- Brief
Could you please reproduce the entries exactly, leaving out any pictures?
- - - -
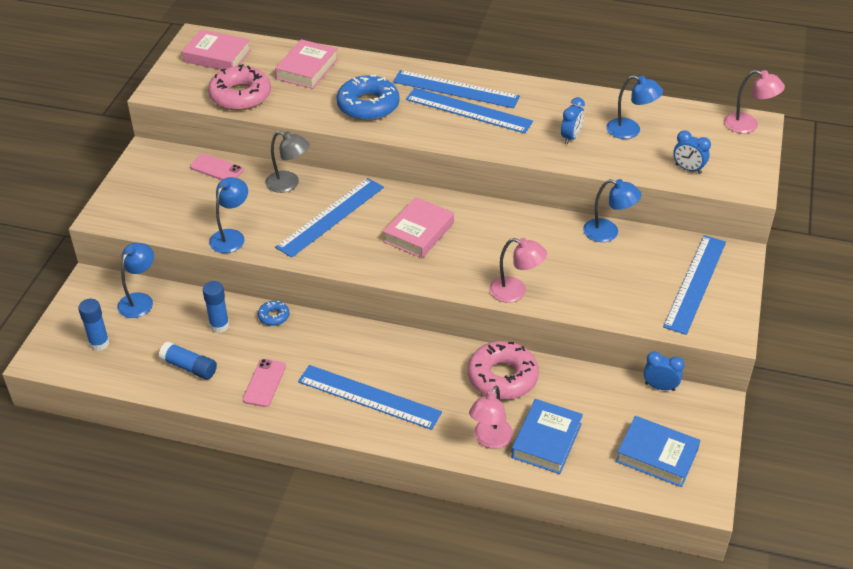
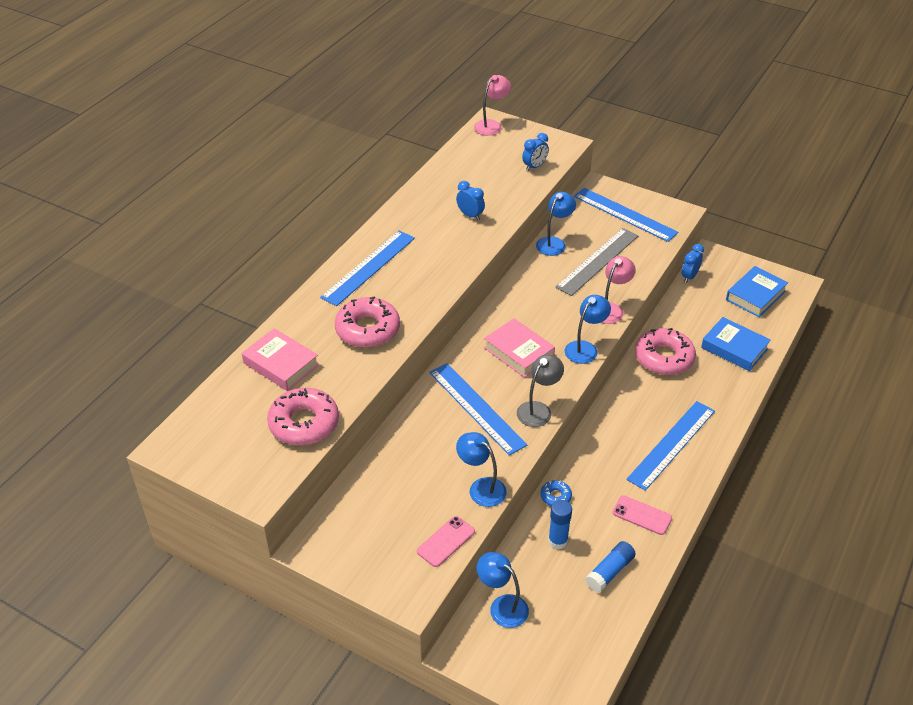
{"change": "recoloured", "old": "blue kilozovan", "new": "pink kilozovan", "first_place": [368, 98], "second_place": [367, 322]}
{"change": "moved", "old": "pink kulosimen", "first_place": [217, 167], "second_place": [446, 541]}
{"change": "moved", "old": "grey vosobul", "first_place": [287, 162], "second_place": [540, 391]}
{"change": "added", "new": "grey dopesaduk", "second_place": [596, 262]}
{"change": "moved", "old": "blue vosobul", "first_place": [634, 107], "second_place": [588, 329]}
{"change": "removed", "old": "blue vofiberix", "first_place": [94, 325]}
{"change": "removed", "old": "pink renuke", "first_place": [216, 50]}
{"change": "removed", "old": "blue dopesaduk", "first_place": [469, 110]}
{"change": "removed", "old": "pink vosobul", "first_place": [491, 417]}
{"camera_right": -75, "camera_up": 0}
- - - -
- Response to the task
{"change": "recoloured", "old": "blue kilozovan", "new": "pink kilozovan", "first_place": [368, 98], "second_place": [367, 322]}
{"change": "moved", "old": "pink kulosimen", "first_place": [217, 167], "second_place": [446, 541]}
{"change": "moved", "old": "grey vosobul", "first_place": [287, 162], "second_place": [540, 391]}
{"change": "added", "new": "grey dopesaduk", "second_place": [596, 262]}
{"change": "moved", "old": "blue vosobul", "first_place": [634, 107], "second_place": [588, 329]}
{"change": "removed", "old": "blue vofiberix", "first_place": [94, 325]}
{"change": "removed", "old": "pink renuke", "first_place": [216, 50]}
{"change": "removed", "old": "blue dopesaduk", "first_place": [469, 110]}
{"change": "removed", "old": "pink vosobul", "first_place": [491, 417]}
{"camera_right": -75, "camera_up": 0}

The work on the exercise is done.